# START OF DATA SHOWN

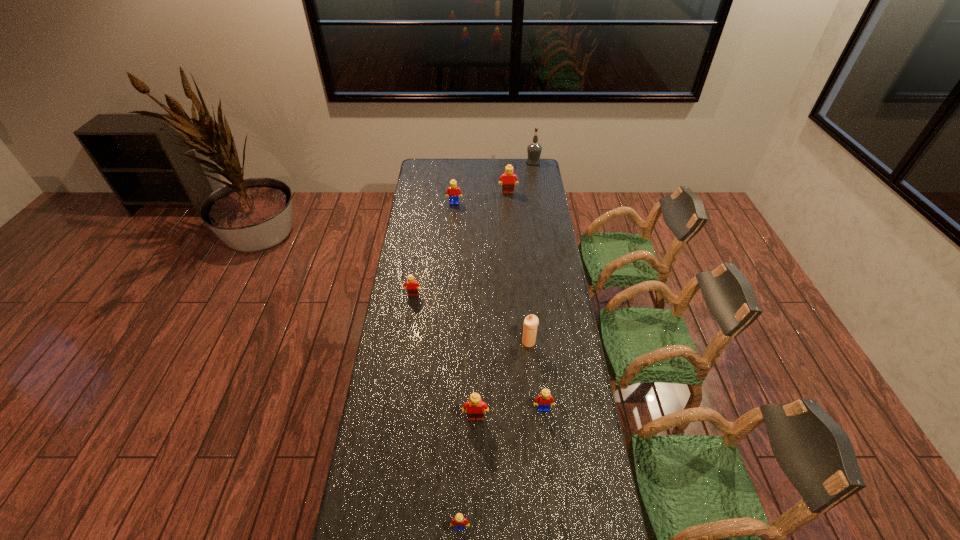
Identify the location of the farthest object. The height and width of the screenshot is (540, 960). (534, 149).

What are the coordinates of `vodka` in the screenshot? It's located at (534, 149).

The image size is (960, 540). I want to click on the rightmost brown Lego, so point(508,177).

The height and width of the screenshot is (540, 960). Identify the location of the farthest Lego. (508, 177).

Where is `candle`? Image resolution: width=960 pixels, height=540 pixels. candle is located at coordinates (531, 322).

The height and width of the screenshot is (540, 960). In order to click on the second Lego from left to right in this screenshot , I will do `click(454, 192)`.

The image size is (960, 540). I want to click on the fifth nearest Lego, so click(454, 192).

Locate an element on the screen. The height and width of the screenshot is (540, 960). the nearest brown Lego is located at coordinates (475, 405).

Identify the location of the fifth farthest Lego. This screenshot has width=960, height=540. (475, 405).

Find the location of `the leftmost object`. the leftmost object is located at coordinates (412, 289).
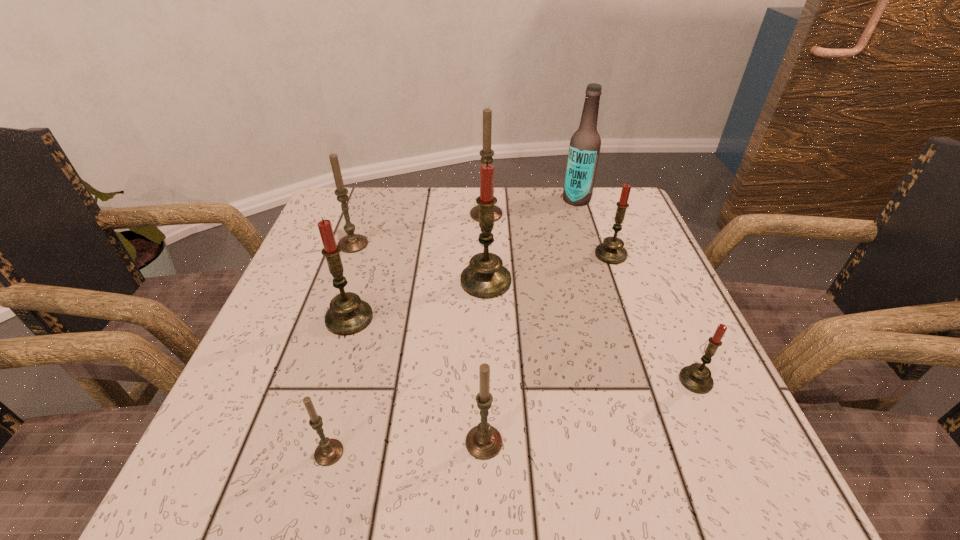
You are a GUI agent. You are given a task and a screenshot of the screen. Output one action in this format:
    pyautogui.click(x=<x>, y=<y>)
    Task: Click on the vacant area between the leftmost gray candle and the farthest red candle
    This screenshot has height=540, width=960.
    Given the screenshot: What is the action you would take?
    pyautogui.click(x=482, y=249)

Where is `vacant area between the farthest candle and the leftmost red candle`? The width and height of the screenshot is (960, 540). vacant area between the farthest candle and the leftmost red candle is located at coordinates (418, 266).

At what (x,y) coordinates should I click in order to perform the action: click on free space between the second red candle from left to right and the third smallest red candle. Please return your answer as a coordinate pair (x, y). This screenshot has width=960, height=540. Looking at the image, I should click on (418, 300).

What are the coordinates of `vacant space that is in between the leftmost gray candle and the beer bottle` in the screenshot? It's located at (465, 222).

Identify which object is the sixth closest to the third red candle from left to right. Please provide its 2D coordinates. Your answer should be formatted as a tuple, i.e. [(x, y)], where the tuple contains the x and y coordinates of a point satisfying the conditions above.

[(348, 314)]

Find the location of a particular element. This screenshot has height=540, width=960. the closest object relative to the fifth nearest object is located at coordinates (486, 153).

Locate an element on the screen. Image resolution: width=960 pixels, height=540 pixels. the fifth closest candle relative to the farthest gray candle is located at coordinates (696, 378).

Where is `the sixth closest candle to the second smallest red candle`? The width and height of the screenshot is (960, 540). the sixth closest candle to the second smallest red candle is located at coordinates (352, 243).

Select which red candle appears as the second closest to the farthest red candle. Please provide its 2D coordinates. Your answer should be formatted as a tuple, i.e. [(x, y)], where the tuple contains the x and y coordinates of a point satisfying the conditions above.

[(696, 378)]

Locate an element on the screen. The width and height of the screenshot is (960, 540). red candle that is the second closest one to the third smallest red candle is located at coordinates click(x=611, y=251).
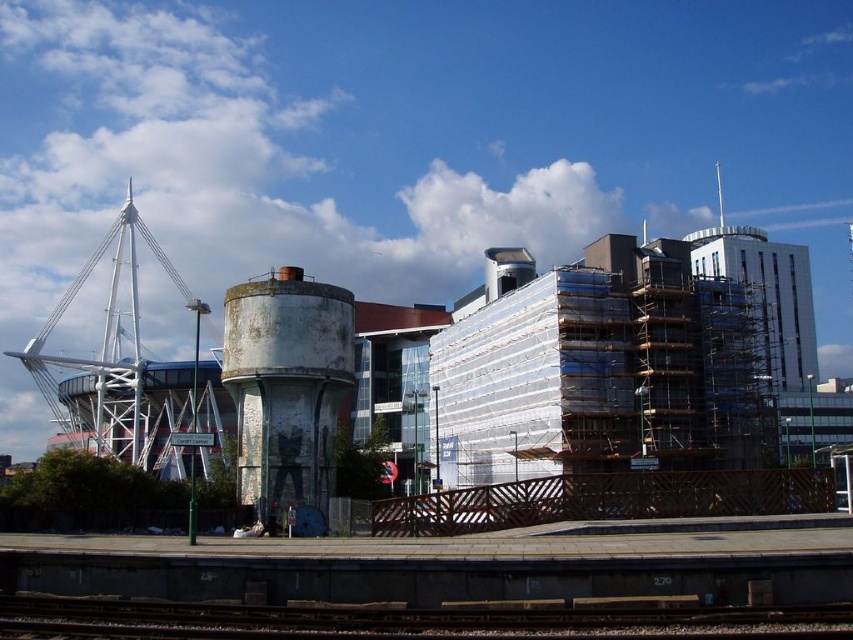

# END OF DATA SHOWN

Rewrite all of the items above, changing every "Lego" to "brick" and keeping everything else the same. Leave the pictures out.

* EXERCISE OUTPUT *
Identify the location of the farthest object. The height and width of the screenshot is (540, 960). (534, 149).

What are the coordinates of `vodka` in the screenshot? It's located at (534, 149).

The image size is (960, 540). I want to click on the rightmost brown brick, so point(508,177).

The height and width of the screenshot is (540, 960). Identify the location of the farthest brick. (508, 177).

Where is `candle`? Image resolution: width=960 pixels, height=540 pixels. candle is located at coordinates (531, 322).

The height and width of the screenshot is (540, 960). In order to click on the second brick from left to right in this screenshot , I will do `click(454, 192)`.

The image size is (960, 540). I want to click on the fifth nearest brick, so click(454, 192).

Locate an element on the screen. The height and width of the screenshot is (540, 960). the nearest brown brick is located at coordinates (475, 405).

Identify the location of the fifth farthest brick. This screenshot has width=960, height=540. (475, 405).

Find the location of `the leftmost object`. the leftmost object is located at coordinates (412, 289).
You are a GUI agent. You are given a task and a screenshot of the screen. Output one action in this format:
    pyautogui.click(x=<x>, y=<y>)
    Task: Click on the vacant area between the leftmost gray candle and the farthest red candle
    This screenshot has height=540, width=960.
    Given the screenshot: What is the action you would take?
    pyautogui.click(x=482, y=249)

Where is `vacant area between the farthest candle and the leftmost red candle`? The width and height of the screenshot is (960, 540). vacant area between the farthest candle and the leftmost red candle is located at coordinates (418, 266).

At what (x,y) coordinates should I click in order to perform the action: click on free space between the second red candle from left to right and the third smallest red candle. Please return your answer as a coordinate pair (x, y). This screenshot has width=960, height=540. Looking at the image, I should click on (418, 300).

What are the coordinates of `vacant space that is in between the leftmost gray candle and the beer bottle` in the screenshot? It's located at (465, 222).

Identify which object is the sixth closest to the third red candle from left to right. Please provide its 2D coordinates. Your answer should be formatted as a tuple, i.e. [(x, y)], where the tuple contains the x and y coordinates of a point satisfying the conditions above.

[(348, 314)]

Find the location of a particular element. This screenshot has height=540, width=960. the closest object relative to the fifth nearest object is located at coordinates (486, 153).

Locate an element on the screen. Image resolution: width=960 pixels, height=540 pixels. the fifth closest candle relative to the farthest gray candle is located at coordinates (696, 378).

Where is `the sixth closest candle to the second smallest red candle`? The width and height of the screenshot is (960, 540). the sixth closest candle to the second smallest red candle is located at coordinates (352, 243).

Select which red candle appears as the second closest to the farthest red candle. Please provide its 2D coordinates. Your answer should be formatted as a tuple, i.e. [(x, y)], where the tuple contains the x and y coordinates of a point satisfying the conditions above.

[(696, 378)]

Locate an element on the screen. The width and height of the screenshot is (960, 540). red candle that is the second closest one to the third smallest red candle is located at coordinates click(x=611, y=251).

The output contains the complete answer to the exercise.